» **What is asked**: Gather every line in the entries below that contains the string "numericTimeSignature". Letter case must match.

» **Extracted information**:
↓

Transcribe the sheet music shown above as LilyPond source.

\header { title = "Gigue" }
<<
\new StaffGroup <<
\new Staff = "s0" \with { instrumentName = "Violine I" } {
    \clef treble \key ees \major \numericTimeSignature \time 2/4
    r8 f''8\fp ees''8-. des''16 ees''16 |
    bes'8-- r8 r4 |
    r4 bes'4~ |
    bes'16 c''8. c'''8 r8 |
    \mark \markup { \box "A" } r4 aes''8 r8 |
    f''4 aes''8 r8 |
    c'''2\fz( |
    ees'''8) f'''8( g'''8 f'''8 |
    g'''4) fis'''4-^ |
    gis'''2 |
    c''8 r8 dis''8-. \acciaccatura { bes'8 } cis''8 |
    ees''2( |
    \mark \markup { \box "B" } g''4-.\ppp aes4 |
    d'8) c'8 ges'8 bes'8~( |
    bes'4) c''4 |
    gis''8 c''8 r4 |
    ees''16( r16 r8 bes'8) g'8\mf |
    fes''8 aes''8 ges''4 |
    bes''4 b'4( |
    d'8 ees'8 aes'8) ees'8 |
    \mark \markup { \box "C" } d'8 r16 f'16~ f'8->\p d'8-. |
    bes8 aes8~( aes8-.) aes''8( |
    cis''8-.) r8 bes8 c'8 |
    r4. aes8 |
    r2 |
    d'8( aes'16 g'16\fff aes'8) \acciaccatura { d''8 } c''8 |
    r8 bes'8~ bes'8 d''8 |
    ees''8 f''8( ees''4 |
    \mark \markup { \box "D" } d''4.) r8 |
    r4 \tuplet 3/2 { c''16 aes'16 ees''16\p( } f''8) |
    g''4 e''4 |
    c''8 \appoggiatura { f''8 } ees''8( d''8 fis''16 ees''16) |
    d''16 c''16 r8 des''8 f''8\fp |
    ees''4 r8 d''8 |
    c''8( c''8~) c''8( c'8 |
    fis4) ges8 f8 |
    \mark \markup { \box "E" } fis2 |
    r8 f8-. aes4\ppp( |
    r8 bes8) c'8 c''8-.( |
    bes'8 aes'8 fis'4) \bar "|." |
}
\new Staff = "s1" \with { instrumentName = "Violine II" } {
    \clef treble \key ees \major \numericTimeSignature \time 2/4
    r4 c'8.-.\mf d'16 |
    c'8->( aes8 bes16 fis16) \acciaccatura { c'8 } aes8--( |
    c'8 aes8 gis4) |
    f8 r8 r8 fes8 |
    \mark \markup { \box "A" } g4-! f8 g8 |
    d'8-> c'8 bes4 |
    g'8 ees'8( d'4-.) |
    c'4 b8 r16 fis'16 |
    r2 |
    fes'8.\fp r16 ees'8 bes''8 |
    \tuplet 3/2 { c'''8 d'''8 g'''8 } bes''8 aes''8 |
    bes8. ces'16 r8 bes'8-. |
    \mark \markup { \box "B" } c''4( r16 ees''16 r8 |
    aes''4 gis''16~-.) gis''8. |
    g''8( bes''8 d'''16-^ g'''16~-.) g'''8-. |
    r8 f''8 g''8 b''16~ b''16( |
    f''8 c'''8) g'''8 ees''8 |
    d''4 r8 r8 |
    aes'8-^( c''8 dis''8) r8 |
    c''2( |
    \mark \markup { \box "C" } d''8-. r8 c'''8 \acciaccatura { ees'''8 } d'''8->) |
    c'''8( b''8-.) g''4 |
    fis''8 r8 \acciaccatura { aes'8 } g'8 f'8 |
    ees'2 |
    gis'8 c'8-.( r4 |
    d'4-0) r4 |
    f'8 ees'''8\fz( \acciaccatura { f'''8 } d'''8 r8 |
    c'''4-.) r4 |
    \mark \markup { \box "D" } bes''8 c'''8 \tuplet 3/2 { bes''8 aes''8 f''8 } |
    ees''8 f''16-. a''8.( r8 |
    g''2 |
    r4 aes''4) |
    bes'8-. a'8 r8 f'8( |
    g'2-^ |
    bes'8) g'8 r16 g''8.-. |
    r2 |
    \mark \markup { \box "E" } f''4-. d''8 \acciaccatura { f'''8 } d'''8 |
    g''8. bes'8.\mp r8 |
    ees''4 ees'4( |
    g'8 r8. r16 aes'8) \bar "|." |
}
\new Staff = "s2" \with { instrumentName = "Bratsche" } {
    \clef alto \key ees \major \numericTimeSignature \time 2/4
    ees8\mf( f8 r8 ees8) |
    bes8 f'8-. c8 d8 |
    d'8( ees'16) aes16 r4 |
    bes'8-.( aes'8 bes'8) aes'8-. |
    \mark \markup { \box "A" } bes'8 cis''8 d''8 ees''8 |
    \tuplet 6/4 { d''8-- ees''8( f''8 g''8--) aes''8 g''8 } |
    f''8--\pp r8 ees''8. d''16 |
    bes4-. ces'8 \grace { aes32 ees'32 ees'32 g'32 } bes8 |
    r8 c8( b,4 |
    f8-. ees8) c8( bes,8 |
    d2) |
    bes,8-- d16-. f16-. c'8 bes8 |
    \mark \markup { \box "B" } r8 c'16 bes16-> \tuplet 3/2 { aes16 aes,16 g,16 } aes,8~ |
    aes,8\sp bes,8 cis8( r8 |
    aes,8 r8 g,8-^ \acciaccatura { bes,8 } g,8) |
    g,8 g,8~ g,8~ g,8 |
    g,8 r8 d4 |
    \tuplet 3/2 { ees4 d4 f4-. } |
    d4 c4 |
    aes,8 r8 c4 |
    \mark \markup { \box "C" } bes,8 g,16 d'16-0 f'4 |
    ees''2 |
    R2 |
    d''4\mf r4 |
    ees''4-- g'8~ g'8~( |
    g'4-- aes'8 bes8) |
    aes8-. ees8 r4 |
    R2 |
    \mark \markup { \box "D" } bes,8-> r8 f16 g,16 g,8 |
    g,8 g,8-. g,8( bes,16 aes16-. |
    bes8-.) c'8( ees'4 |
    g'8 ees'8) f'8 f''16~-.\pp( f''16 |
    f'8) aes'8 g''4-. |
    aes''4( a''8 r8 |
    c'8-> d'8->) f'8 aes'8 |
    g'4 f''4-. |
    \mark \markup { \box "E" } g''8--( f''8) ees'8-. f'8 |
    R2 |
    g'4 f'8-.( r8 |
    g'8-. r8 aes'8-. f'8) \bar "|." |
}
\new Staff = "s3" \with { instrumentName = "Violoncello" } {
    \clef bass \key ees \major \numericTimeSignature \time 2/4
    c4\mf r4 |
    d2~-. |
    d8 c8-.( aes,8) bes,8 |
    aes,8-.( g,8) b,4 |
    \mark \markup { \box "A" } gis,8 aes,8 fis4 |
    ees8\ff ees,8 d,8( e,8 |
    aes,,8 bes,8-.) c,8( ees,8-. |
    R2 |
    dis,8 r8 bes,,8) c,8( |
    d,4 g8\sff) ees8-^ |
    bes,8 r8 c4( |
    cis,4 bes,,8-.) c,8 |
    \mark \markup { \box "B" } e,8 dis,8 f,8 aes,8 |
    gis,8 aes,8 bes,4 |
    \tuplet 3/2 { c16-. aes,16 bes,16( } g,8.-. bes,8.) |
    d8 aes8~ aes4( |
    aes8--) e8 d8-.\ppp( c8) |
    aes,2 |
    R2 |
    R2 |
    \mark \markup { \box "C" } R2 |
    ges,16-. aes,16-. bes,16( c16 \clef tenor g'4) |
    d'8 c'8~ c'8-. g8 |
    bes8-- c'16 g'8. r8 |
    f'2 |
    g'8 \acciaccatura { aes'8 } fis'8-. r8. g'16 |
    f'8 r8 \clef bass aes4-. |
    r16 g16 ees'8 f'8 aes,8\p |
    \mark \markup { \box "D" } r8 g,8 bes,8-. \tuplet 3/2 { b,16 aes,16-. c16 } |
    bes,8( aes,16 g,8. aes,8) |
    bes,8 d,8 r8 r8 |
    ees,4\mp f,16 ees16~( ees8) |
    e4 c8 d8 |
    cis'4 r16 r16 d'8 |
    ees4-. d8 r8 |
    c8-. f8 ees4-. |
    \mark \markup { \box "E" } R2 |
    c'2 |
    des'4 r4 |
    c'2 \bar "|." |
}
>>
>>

↑

» **Solution for this task**:
    \clef treble \key ees \major \numericTimeSignature \time 2/4
    \clef treble \key ees \major \numericTimeSignature \time 2/4
    \clef alto \key ees \major \numericTimeSignature \time 2/4
    \clef bass \key ees \major \numericTimeSignature \time 2/4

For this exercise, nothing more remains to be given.